Coordinate-based change listings
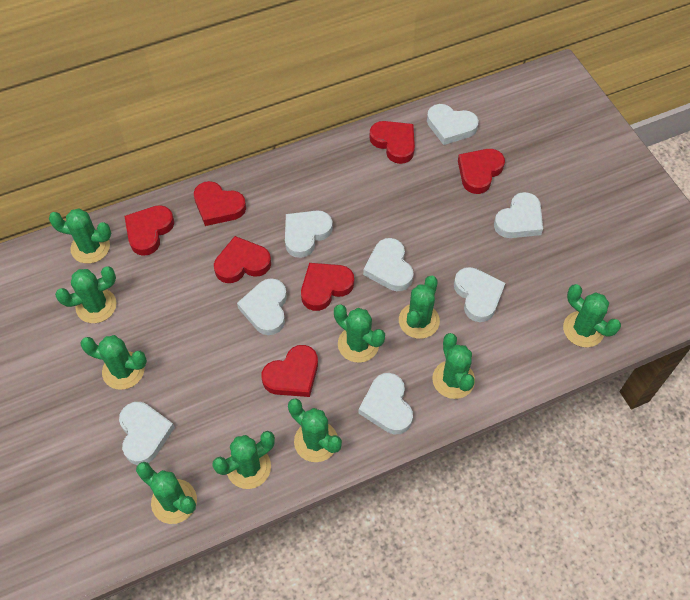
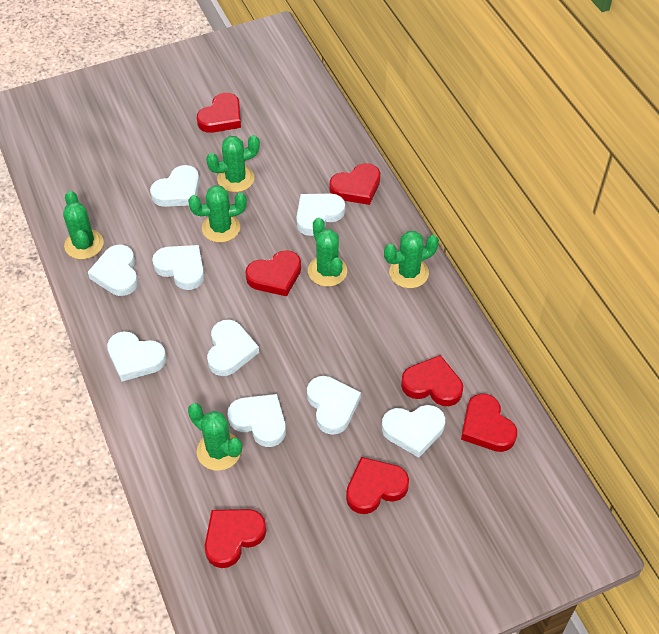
green cactus: 10 -> 6
white heart: 8 -> 9

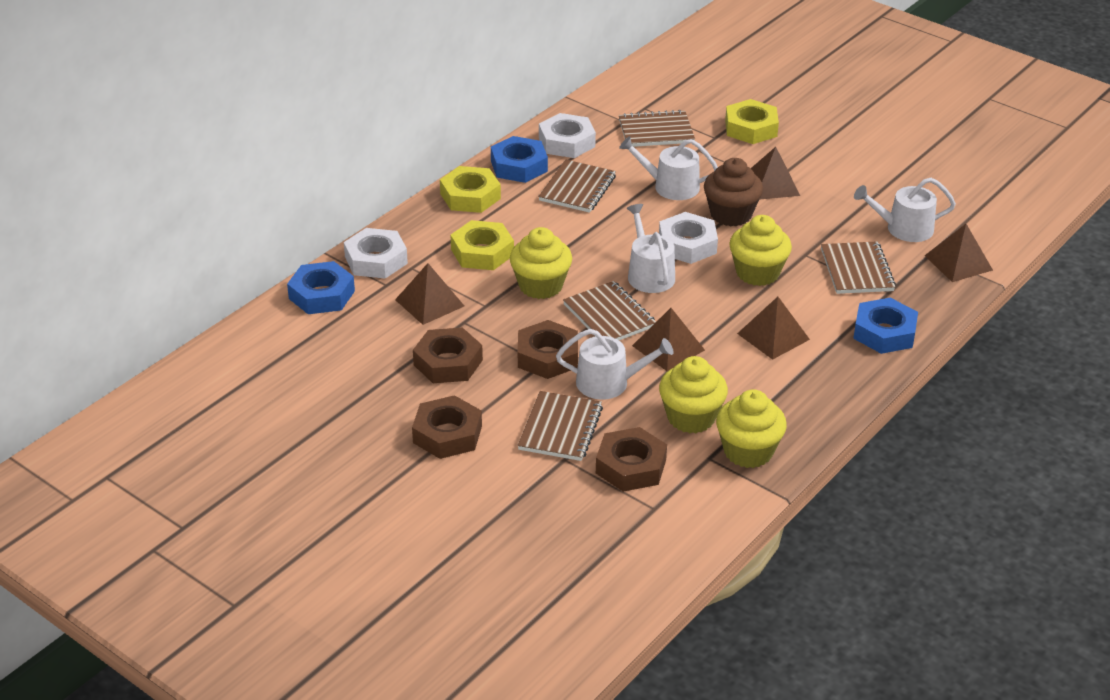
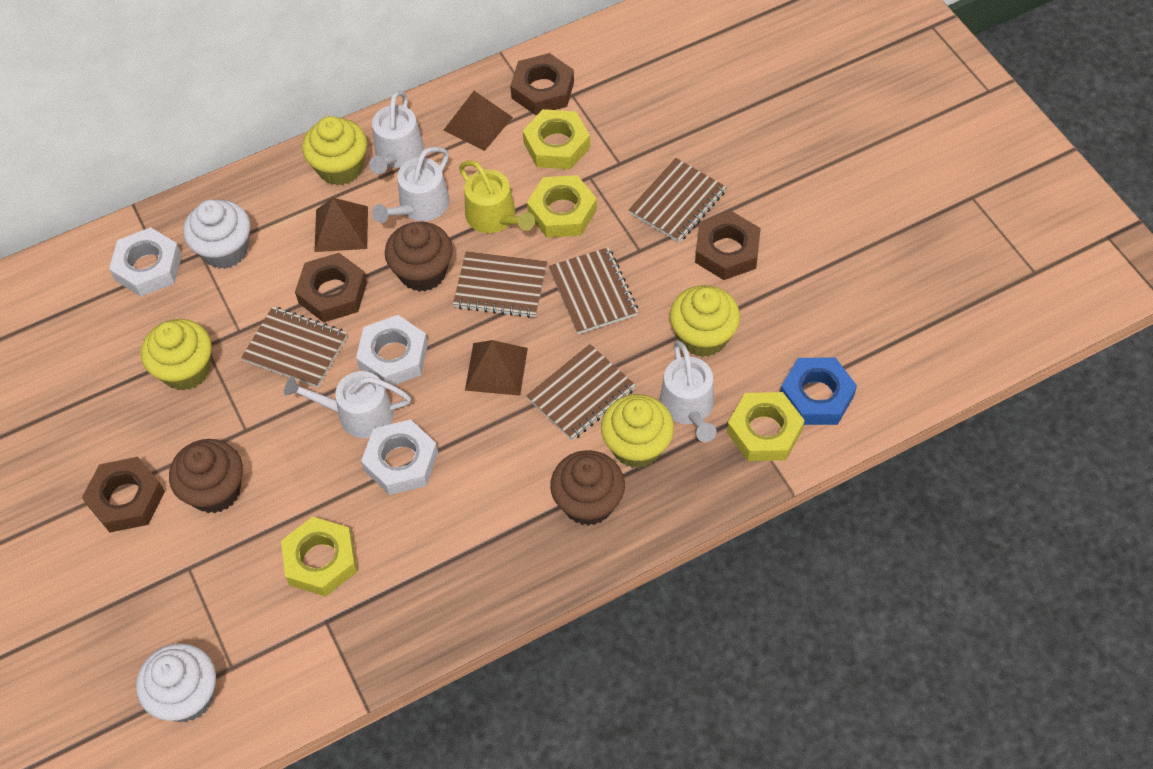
blue nut: 3 -> 1
brown cupcake: 1 -> 3
brown pyramid: 5 -> 3
white cupcake: 0 -> 2
yellow nut: 3 -> 4
yellow watering can: 0 -> 1

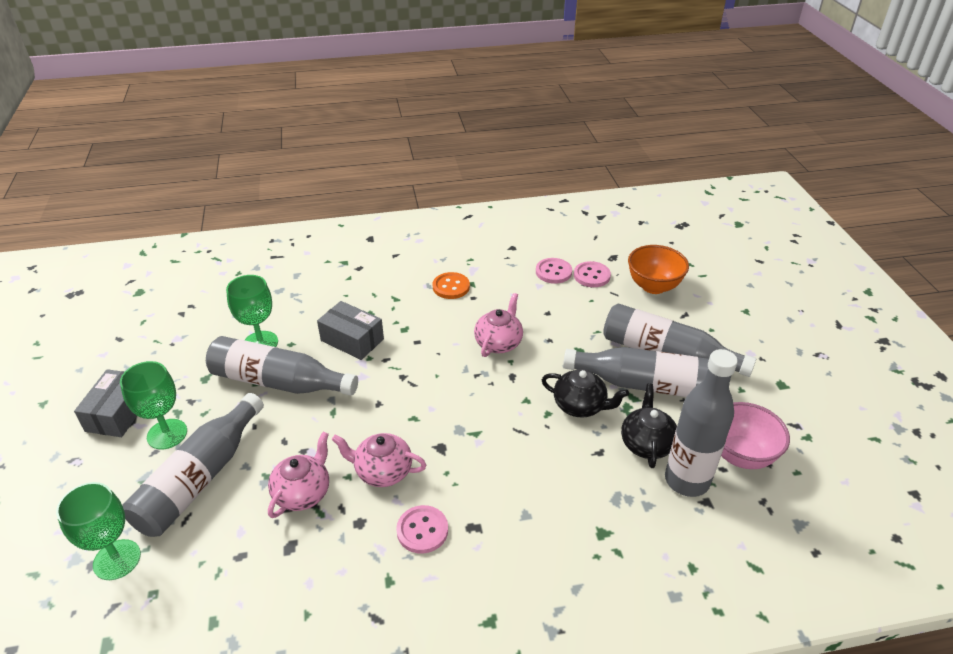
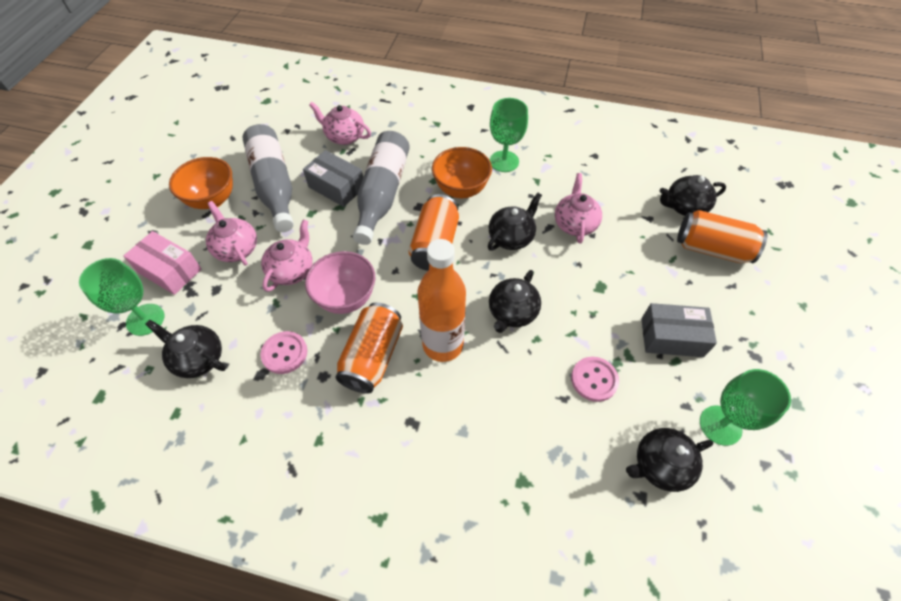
black teapot: 2 -> 5
grey bottle: 5 -> 2
orange bottle: 0 -> 1
orange bowl: 1 -> 2
orange button: 1 -> 0
orange can: 0 -> 3
pink box: 0 -> 1
pink button: 3 -> 2
pink teapot: 3 -> 4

**WORK TO COMPLETE:** Output, exactly and without pictures, the span of lines that starts at the line containing "brown pyramid: 5 -> 3" and ends at the last line above.

**OUTPUT OF THE EXERCISE:**
brown pyramid: 5 -> 3
white cupcake: 0 -> 2
yellow nut: 3 -> 4
yellow watering can: 0 -> 1

black teapot: 2 -> 5
grey bottle: 5 -> 2
orange bottle: 0 -> 1
orange bowl: 1 -> 2
orange button: 1 -> 0
orange can: 0 -> 3
pink box: 0 -> 1
pink button: 3 -> 2
pink teapot: 3 -> 4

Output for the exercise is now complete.